Scan the entries below, and for each line that includes the word "PUMP", make a copy.
** Opening Material for this task block **
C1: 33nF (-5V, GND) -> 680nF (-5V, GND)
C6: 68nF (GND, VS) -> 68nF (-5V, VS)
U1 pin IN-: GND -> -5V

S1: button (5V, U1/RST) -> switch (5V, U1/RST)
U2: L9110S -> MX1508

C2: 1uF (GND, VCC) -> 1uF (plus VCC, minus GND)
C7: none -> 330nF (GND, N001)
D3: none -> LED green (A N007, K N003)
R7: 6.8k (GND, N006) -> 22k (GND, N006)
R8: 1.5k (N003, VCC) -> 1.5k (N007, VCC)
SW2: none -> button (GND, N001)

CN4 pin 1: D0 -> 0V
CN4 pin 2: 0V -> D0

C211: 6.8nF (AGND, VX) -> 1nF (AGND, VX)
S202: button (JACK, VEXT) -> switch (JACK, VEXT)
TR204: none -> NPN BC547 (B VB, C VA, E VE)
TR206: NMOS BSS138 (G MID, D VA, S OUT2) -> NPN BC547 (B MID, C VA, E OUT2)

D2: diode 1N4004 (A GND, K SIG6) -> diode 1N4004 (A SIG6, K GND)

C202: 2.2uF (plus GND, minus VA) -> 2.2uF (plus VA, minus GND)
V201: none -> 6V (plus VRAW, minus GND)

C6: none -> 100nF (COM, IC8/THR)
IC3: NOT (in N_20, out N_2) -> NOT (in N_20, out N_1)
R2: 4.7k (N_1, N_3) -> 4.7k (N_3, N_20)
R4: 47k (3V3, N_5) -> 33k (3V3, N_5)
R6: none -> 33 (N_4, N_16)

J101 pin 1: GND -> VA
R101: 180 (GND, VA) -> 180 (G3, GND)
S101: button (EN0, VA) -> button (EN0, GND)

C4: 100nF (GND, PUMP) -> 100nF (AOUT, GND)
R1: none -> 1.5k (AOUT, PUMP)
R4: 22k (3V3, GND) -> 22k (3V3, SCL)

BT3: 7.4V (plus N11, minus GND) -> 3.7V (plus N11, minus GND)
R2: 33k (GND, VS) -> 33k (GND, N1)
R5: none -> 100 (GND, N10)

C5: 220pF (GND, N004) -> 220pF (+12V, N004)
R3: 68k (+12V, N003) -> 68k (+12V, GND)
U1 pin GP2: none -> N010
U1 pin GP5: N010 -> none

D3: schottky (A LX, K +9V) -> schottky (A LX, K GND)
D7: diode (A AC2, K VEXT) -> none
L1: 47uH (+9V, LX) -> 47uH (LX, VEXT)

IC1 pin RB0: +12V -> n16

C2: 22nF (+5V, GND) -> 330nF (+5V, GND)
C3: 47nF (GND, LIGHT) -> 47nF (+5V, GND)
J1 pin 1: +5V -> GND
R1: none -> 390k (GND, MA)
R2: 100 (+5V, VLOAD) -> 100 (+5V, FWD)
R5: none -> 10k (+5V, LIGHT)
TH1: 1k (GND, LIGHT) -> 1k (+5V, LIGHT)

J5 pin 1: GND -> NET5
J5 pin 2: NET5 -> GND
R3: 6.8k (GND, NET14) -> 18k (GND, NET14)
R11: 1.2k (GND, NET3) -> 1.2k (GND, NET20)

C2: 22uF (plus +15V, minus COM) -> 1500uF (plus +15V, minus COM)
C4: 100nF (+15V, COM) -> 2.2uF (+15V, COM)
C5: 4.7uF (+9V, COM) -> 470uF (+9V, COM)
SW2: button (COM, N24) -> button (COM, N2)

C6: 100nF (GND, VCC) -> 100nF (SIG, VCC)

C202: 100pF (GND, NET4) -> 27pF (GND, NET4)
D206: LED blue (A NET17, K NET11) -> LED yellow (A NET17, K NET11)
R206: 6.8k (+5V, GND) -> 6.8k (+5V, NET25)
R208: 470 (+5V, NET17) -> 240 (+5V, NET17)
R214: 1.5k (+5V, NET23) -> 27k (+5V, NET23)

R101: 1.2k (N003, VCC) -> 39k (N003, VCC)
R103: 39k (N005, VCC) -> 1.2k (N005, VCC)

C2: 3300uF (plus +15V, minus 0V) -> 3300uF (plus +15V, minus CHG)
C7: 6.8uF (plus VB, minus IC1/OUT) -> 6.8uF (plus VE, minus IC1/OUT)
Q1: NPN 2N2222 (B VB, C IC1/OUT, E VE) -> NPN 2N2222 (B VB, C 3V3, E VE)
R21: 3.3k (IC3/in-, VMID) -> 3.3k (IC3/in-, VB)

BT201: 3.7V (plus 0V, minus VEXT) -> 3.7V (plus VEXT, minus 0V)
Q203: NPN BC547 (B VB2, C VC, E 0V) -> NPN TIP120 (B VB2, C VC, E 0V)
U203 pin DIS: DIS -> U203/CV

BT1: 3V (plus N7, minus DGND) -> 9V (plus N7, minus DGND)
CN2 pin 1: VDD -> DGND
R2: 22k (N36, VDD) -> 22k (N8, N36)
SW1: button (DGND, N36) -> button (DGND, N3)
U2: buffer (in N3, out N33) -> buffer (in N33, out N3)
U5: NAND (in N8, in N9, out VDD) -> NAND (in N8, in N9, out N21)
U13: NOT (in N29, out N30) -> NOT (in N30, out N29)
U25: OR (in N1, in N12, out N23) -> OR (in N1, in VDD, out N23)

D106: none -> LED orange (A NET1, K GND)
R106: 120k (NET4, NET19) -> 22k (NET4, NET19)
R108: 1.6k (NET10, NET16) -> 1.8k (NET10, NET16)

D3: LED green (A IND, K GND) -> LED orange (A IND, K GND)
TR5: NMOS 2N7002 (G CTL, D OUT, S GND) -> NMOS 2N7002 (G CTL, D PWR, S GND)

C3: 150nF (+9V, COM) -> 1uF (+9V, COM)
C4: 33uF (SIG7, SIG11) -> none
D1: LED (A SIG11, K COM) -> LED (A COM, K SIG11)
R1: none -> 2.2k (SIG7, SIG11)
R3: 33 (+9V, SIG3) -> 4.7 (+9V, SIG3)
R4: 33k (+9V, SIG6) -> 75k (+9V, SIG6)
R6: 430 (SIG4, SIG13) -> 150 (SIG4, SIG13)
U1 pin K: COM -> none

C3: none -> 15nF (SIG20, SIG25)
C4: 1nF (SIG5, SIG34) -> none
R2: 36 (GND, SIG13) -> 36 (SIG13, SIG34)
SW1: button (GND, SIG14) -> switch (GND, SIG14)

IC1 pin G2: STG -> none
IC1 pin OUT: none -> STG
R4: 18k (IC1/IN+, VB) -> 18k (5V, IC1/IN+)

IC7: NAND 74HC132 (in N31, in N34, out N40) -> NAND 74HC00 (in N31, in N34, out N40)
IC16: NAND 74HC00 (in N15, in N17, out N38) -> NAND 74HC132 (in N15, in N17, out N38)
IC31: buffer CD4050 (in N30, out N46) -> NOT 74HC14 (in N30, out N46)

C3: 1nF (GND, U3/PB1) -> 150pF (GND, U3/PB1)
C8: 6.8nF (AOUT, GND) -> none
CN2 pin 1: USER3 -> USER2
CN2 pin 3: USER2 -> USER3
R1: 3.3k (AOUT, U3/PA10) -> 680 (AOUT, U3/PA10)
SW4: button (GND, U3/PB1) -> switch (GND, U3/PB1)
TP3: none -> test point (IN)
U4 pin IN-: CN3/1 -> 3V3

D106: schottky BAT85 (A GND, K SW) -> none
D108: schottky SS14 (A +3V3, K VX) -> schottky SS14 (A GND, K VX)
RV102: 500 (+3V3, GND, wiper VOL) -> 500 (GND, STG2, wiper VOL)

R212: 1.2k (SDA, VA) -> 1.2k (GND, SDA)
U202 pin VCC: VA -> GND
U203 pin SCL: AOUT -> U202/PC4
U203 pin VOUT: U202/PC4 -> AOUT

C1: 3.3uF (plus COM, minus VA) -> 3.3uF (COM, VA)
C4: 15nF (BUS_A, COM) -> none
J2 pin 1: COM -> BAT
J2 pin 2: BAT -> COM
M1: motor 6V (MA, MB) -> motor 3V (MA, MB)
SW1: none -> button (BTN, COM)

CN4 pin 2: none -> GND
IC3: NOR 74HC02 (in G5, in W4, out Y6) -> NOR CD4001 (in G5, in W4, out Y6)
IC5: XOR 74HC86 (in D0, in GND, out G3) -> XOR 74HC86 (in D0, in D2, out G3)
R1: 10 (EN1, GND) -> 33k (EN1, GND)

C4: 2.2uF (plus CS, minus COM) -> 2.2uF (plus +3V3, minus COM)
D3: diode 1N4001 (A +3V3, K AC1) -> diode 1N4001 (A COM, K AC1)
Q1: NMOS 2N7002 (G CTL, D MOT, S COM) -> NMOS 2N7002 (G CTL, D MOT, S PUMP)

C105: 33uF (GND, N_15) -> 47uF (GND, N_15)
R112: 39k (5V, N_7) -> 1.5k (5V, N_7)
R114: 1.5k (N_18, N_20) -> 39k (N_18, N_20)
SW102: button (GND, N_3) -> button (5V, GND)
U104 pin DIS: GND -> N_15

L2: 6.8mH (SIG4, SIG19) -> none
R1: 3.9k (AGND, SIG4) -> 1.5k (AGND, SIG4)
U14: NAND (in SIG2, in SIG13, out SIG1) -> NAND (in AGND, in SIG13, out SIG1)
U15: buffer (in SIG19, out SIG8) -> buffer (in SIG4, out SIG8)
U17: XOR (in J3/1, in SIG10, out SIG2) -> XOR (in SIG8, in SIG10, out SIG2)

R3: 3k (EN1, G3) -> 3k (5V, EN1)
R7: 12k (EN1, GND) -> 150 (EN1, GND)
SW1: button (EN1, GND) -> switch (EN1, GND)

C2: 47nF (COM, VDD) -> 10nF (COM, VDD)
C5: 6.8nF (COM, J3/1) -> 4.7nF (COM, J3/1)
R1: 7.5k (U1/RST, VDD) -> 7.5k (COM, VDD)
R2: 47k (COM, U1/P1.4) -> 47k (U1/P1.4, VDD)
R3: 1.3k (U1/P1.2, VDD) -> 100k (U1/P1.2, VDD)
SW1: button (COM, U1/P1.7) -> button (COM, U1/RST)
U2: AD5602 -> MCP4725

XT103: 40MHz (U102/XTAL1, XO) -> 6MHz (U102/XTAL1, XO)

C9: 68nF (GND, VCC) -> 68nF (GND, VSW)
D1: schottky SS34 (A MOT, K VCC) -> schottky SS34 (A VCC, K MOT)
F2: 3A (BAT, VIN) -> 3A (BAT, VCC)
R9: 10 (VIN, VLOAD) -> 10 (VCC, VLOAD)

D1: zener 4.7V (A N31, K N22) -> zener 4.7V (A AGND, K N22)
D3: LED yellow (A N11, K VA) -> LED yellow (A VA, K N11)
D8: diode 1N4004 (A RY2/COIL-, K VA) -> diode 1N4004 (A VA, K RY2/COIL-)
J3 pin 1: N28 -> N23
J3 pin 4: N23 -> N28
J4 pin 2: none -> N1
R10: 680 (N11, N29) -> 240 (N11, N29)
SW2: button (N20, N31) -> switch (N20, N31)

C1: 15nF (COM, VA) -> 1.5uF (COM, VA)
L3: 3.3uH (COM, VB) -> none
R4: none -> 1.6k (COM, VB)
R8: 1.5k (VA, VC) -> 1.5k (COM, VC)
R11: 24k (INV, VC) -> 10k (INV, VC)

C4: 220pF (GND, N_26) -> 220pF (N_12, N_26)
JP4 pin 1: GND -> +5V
** Closing Material for this task block **
## Written response
C4: 100nF (GND, PUMP) -> 100nF (AOUT, GND)
R1: none -> 1.5k (AOUT, PUMP)
Q1: NMOS 2N7002 (G CTL, D MOT, S COM) -> NMOS 2N7002 (G CTL, D MOT, S PUMP)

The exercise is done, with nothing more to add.